▶ **JOB**: Update the records by replacing every "Pickering" with "Ajax", and give the lines again with everything else left as it is.

▶ **RECORDS PROVIDED**:
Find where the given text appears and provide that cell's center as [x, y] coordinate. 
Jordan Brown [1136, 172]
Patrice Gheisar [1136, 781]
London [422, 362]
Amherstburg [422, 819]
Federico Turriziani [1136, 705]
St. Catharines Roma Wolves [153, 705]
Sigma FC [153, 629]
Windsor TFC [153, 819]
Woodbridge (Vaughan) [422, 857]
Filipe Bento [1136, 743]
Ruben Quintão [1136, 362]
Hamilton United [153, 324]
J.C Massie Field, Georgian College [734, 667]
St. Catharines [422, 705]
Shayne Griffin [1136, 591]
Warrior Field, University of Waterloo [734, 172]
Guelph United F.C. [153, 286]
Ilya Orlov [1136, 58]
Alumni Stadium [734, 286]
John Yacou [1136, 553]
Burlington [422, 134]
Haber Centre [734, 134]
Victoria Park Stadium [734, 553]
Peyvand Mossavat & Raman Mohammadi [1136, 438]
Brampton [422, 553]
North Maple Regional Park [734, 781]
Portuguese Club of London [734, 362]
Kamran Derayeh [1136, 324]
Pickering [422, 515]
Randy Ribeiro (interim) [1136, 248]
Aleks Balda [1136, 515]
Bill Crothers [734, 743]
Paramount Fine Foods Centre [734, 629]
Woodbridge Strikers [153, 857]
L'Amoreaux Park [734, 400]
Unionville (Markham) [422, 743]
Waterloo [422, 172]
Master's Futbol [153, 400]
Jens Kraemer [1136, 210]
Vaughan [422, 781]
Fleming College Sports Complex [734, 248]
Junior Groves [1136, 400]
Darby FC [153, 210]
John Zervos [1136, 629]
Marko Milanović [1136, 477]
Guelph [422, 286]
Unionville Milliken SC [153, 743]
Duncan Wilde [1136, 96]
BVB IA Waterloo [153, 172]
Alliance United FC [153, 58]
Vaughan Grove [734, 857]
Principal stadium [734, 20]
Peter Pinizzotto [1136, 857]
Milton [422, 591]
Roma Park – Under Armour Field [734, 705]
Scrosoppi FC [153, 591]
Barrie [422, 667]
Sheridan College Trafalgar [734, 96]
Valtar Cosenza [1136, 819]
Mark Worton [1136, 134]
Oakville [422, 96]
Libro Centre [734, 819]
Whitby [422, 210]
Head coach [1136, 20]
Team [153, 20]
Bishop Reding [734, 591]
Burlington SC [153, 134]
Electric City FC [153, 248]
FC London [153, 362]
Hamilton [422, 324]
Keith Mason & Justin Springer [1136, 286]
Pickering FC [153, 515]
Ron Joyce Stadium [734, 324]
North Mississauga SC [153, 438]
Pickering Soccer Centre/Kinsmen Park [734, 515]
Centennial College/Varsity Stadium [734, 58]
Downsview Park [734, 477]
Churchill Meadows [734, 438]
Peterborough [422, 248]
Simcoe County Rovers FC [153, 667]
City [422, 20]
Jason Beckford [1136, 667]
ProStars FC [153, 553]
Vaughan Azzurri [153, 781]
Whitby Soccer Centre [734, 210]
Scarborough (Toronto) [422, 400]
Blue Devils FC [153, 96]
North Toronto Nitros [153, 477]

▶ **RESULT OF THE TASK**:
Find where the given text appears and provide that cell's center as [x, y] coordinate. 
Jordan Brown [1136, 172]
Patrice Gheisar [1136, 781]
London [422, 362]
Amherstburg [422, 819]
Federico Turriziani [1136, 705]
St. Catharines Roma Wolves [153, 705]
Sigma FC [153, 629]
Windsor TFC [153, 819]
Woodbridge (Vaughan) [422, 857]
Filipe Bento [1136, 743]
Ruben Quintão [1136, 362]
Hamilton United [153, 324]
J.C Massie Field, Georgian College [734, 667]
St. Catharines [422, 705]
Shayne Griffin [1136, 591]
Warrior Field, University of Waterloo [734, 172]
Guelph United F.C. [153, 286]
Ilya Orlov [1136, 58]
Alumni Stadium [734, 286]
John Yacou [1136, 553]
Burlington [422, 134]
Haber Centre [734, 134]
Victoria Park Stadium [734, 553]
Peyvand Mossavat & Raman Mohammadi [1136, 438]
Brampton [422, 553]
North Maple Regional Park [734, 781]
Portuguese Club of London [734, 362]
Kamran Derayeh [1136, 324]
Ajax [422, 515]
Randy Ribeiro (interim) [1136, 248]
Aleks Balda [1136, 515]
Bill Crothers [734, 743]
Paramount Fine Foods Centre [734, 629]
Woodbridge Strikers [153, 857]
L'Amoreaux Park [734, 400]
Unionville (Markham) [422, 743]
Waterloo [422, 172]
Master's Futbol [153, 400]
Jens Kraemer [1136, 210]
Vaughan [422, 781]
Fleming College Sports Complex [734, 248]
Junior Groves [1136, 400]
Darby FC [153, 210]
John Zervos [1136, 629]
Marko Milanović [1136, 477]
Guelph [422, 286]
Unionville Milliken SC [153, 743]
Duncan Wilde [1136, 96]
BVB IA Waterloo [153, 172]
Alliance United FC [153, 58]
Vaughan Grove [734, 857]
Principal stadium [734, 20]
Peter Pinizzotto [1136, 857]
Milton [422, 591]
Roma Park – Under Armour Field [734, 705]
Scrosoppi FC [153, 591]
Barrie [422, 667]
Sheridan College Trafalgar [734, 96]
Valtar Cosenza [1136, 819]
Mark Worton [1136, 134]
Oakville [422, 96]
Libro Centre [734, 819]
Whitby [422, 210]
Head coach [1136, 20]
Team [153, 20]
Bishop Reding [734, 591]
Burlington SC [153, 134]
Electric City FC [153, 248]
FC London [153, 362]
Hamilton [422, 324]
Keith Mason & Justin Springer [1136, 286]
Ajax FC [153, 515]
Ron Joyce Stadium [734, 324]
North Mississauga SC [153, 438]
Ajax Soccer Centre/Kinsmen Park [734, 515]
Centennial College/Varsity Stadium [734, 58]
Downsview Park [734, 477]
Churchill Meadows [734, 438]
Peterborough [422, 248]
Simcoe County Rovers FC [153, 667]
City [422, 20]
Jason Beckford [1136, 667]
ProStars FC [153, 553]
Vaughan Azzurri [153, 781]
Whitby Soccer Centre [734, 210]
Scarborough (Toronto) [422, 400]
Blue Devils FC [153, 96]
North Toronto Nitros [153, 477]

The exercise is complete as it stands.